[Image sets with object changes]
☆ ☆ ☆ ☆
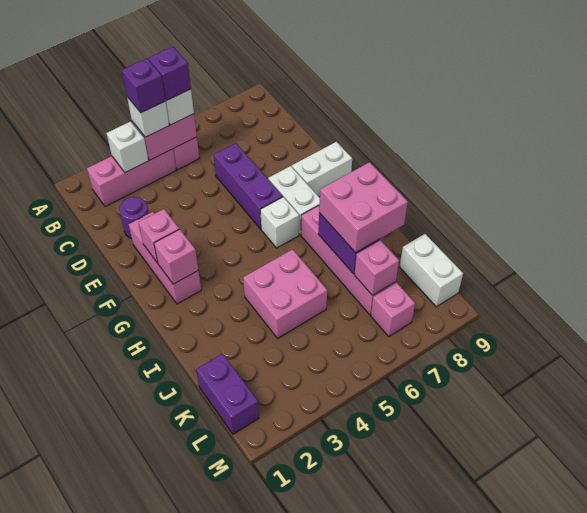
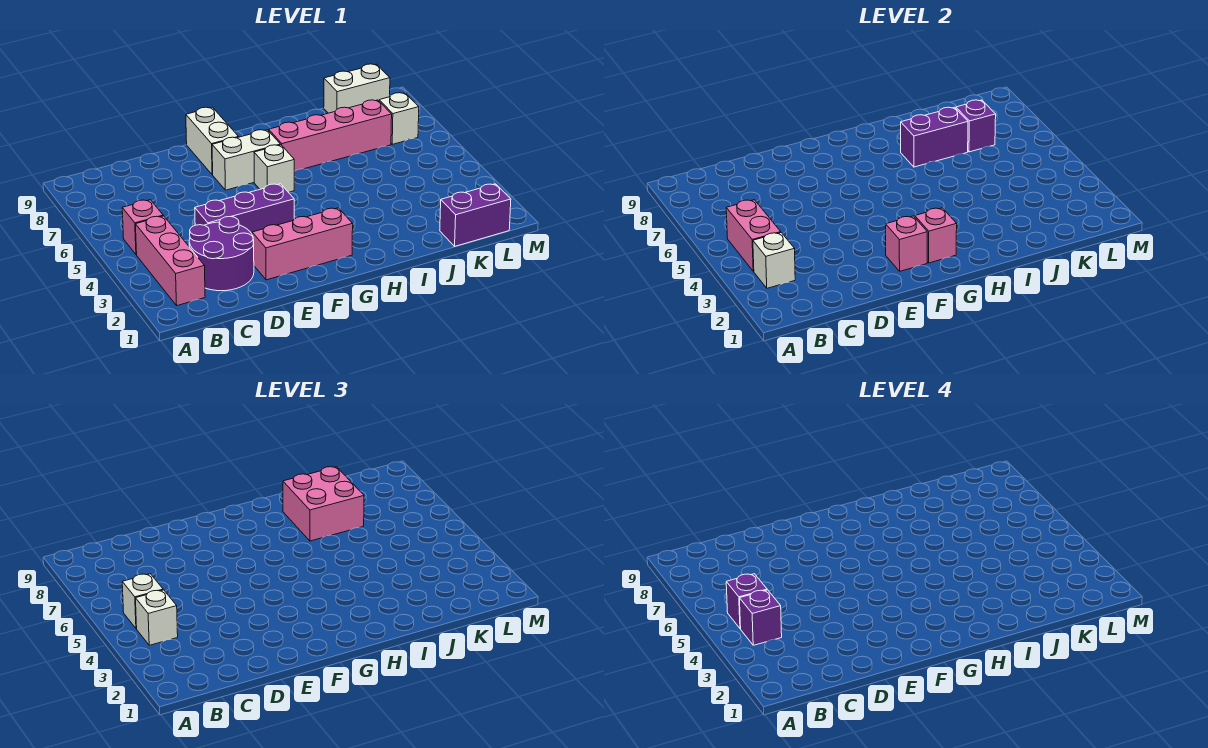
purple 1x1 round brick [119,197,149,239] -> purple 2x2 round brick [189,217,254,291]
purple 1x3 brick [214,143,283,229] -> purple 1x3 brick moved to [195,184,294,234]
pink 2x2 brick [243,249,327,338] -> none
pink 1x1 brick [355,240,399,295] -> purple 1x1 brick [956,100,996,152]
pink 1x1 brick [371,283,415,336] -> white 1x1 brick [379,93,419,144]

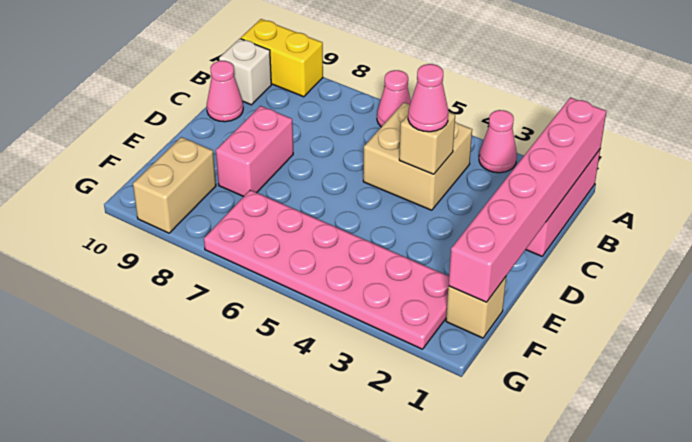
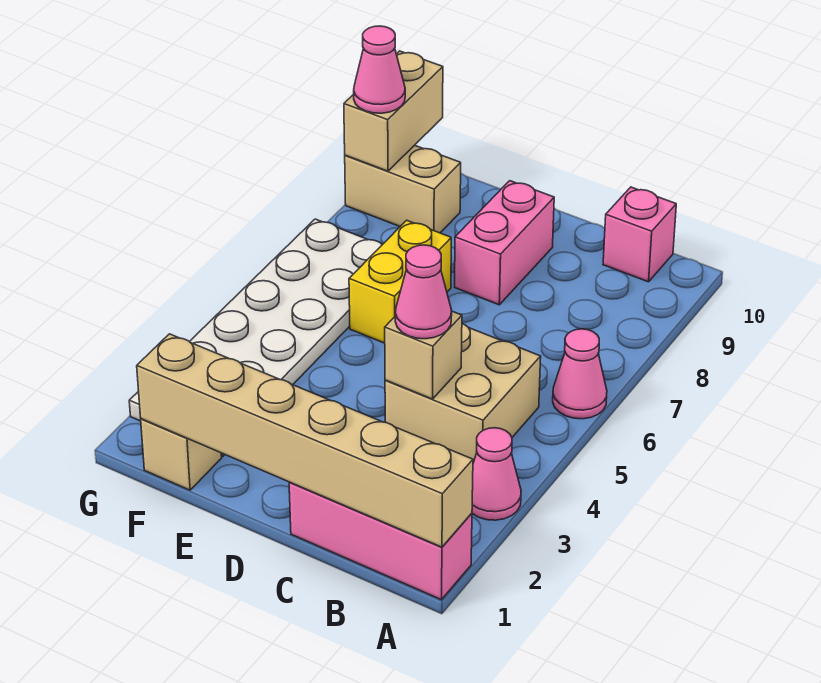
pink 1x6 brick [449,97,606,302] -> tan 1x6 brick [137,334,473,547]
yellow 1x2 brick [241,19,323,97] -> yellow 1x2 brick moved to [349,220,451,343]
white 1x1 brick [219,39,271,105] -> pink 1x1 brick [603,187,676,282]
pink 1x1 cone [207,61,243,122] -> pink 1x1 cone moved to [354,26,405,113]
pink 1x2 brick [216,106,293,197] -> pink 1x2 brick turned to [455,181,554,305]
pink 2x6 plate [204,190,449,349] -> white 2x6 plate [129,219,382,456]
none -> tan 1x2 brick [344,51,443,171]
☆ ☆ ☆ ☆
GOAL OF THE EXERCISE
Write out exactly the lines starting with the one that holds "pink 1x1 cone [207,61,243,122]" and running through the last line above.

RESPONSE TO THIS EXERCISE
pink 1x1 cone [207,61,243,122] -> pink 1x1 cone moved to [354,26,405,113]
pink 1x2 brick [216,106,293,197] -> pink 1x2 brick turned to [455,181,554,305]
pink 2x6 plate [204,190,449,349] -> white 2x6 plate [129,219,382,456]
none -> tan 1x2 brick [344,51,443,171]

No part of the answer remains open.